[Extracted records]

◆ ◆ ◆ ◆ ◆ ◆ ◆

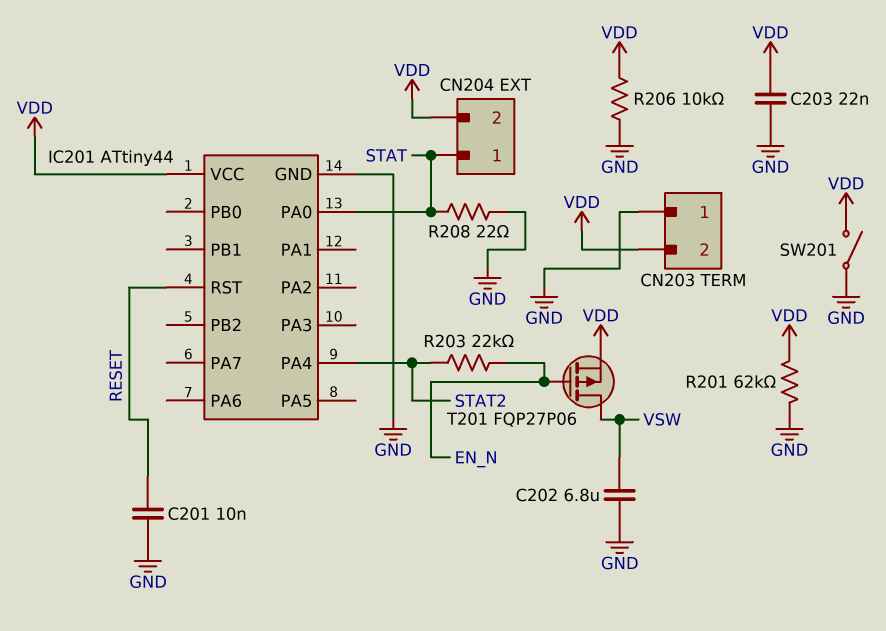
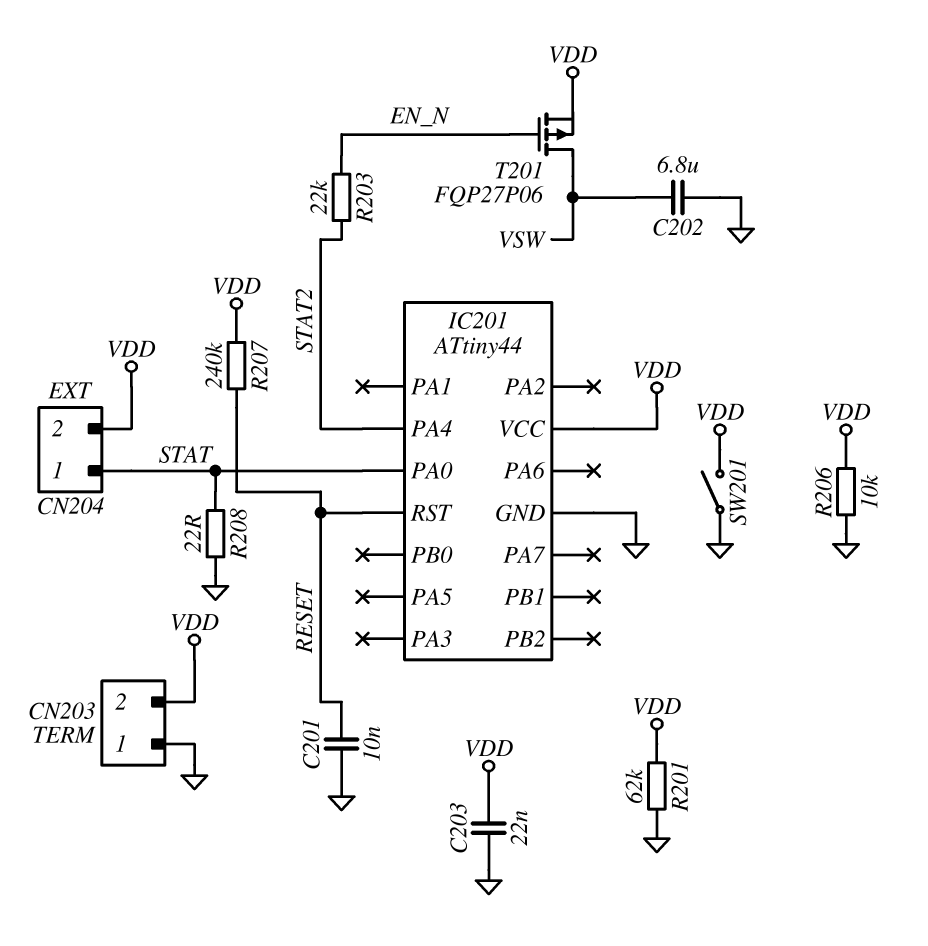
R207: none -> 240k (RESET, VDD)

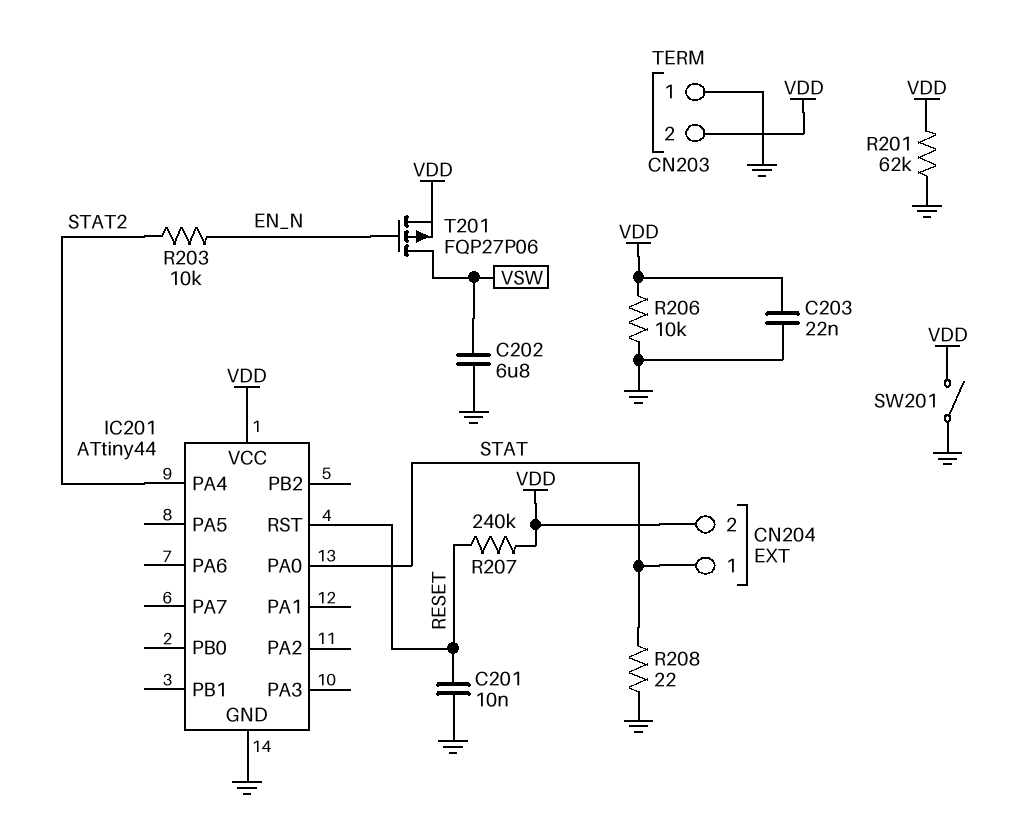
R203: 22k (EN_N, STAT2) -> 10k (EN_N, STAT2)

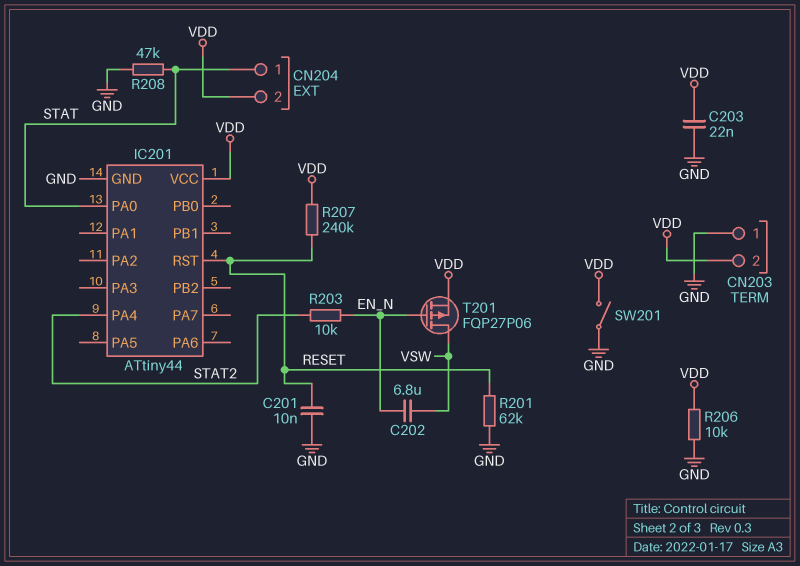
C202: 6.8uF (GND, VSW) -> 6.8uF (EN_N, VSW)
R201: 62k (GND, VDD) -> 62k (GND, RESET)
R208: 22 (GND, STAT) -> 47k (GND, STAT)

◆ ◆ ◆ ◆ ◆ ◆ ◆

> **Exercise goal**: Only the stretch of lines that begins with the one holding "C202: 6.8uF (GND, VSW) -> 6.8uF (EN_N, VSW)" and ends with the last line above belongs in the answer; please write it out exactly.

> **Solution to the problem**:
C202: 6.8uF (GND, VSW) -> 6.8uF (EN_N, VSW)
R201: 62k (GND, VDD) -> 62k (GND, RESET)
R208: 22 (GND, STAT) -> 47k (GND, STAT)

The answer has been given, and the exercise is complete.